=== Recorded information ===

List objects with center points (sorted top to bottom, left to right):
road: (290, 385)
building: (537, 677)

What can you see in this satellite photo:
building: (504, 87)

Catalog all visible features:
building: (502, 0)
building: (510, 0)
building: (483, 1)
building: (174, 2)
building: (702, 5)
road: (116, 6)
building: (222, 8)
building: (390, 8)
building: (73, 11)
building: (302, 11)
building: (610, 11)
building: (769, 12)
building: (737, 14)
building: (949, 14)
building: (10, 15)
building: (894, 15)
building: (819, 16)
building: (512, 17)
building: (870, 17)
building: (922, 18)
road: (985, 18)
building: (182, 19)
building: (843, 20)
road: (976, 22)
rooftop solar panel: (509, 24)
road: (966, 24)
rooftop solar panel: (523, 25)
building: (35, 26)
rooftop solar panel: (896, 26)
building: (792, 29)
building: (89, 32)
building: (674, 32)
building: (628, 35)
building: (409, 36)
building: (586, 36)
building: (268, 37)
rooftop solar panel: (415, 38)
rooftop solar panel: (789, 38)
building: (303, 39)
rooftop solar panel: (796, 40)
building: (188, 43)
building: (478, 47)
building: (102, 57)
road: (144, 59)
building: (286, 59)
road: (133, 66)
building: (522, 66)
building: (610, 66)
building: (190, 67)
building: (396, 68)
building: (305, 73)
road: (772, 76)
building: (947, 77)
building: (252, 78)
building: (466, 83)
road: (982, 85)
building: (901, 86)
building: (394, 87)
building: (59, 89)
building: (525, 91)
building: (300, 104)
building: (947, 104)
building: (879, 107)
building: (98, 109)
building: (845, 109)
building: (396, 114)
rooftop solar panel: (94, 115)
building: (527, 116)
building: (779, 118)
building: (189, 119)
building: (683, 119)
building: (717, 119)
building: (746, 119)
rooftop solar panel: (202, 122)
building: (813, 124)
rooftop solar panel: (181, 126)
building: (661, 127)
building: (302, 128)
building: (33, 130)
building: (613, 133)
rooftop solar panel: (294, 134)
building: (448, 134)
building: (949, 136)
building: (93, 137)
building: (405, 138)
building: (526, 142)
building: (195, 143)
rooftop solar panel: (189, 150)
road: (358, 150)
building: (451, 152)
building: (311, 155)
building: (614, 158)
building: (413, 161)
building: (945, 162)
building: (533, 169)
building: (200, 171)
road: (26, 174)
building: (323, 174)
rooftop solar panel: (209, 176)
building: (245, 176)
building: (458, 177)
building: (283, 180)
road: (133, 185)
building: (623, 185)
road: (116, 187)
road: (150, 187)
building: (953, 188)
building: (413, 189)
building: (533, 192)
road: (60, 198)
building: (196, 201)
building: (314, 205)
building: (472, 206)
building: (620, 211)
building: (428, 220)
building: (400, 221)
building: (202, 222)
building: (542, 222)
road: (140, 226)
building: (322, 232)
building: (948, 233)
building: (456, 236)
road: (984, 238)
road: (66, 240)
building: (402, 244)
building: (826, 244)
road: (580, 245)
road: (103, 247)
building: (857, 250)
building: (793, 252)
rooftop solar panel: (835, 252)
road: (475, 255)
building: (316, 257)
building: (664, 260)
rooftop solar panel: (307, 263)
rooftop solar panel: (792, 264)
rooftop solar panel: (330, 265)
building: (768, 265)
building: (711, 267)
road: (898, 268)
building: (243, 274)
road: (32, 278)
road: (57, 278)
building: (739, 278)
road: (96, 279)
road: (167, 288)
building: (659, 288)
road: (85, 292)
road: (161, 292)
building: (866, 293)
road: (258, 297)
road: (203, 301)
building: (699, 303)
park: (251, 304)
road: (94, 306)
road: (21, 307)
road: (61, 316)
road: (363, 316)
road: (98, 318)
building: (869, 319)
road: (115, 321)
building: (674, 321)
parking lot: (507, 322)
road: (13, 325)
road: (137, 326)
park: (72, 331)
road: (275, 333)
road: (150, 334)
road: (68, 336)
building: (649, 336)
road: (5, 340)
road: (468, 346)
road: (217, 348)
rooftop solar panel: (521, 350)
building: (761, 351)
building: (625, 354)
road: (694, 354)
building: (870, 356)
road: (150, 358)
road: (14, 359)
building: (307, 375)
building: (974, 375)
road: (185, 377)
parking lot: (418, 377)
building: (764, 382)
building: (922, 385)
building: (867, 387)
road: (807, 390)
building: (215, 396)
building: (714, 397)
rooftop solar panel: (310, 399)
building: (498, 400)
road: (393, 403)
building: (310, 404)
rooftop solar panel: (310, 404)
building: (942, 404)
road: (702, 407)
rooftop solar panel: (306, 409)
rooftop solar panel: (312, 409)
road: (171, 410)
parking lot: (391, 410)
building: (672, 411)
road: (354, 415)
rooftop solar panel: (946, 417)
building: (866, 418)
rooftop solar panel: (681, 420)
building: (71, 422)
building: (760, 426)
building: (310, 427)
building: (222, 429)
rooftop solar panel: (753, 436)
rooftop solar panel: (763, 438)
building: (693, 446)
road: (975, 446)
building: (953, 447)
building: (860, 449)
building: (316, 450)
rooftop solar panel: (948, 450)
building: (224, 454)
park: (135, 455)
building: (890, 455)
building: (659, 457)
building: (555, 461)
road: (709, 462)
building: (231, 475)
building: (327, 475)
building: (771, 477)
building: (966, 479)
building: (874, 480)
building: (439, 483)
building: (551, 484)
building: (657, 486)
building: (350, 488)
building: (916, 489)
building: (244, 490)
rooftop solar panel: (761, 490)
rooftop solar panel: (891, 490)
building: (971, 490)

===

# [What the task requires]
For the data shown above, give the number of lines where the word "parking" appears, and nothing else.

# [Response for this exercise]
3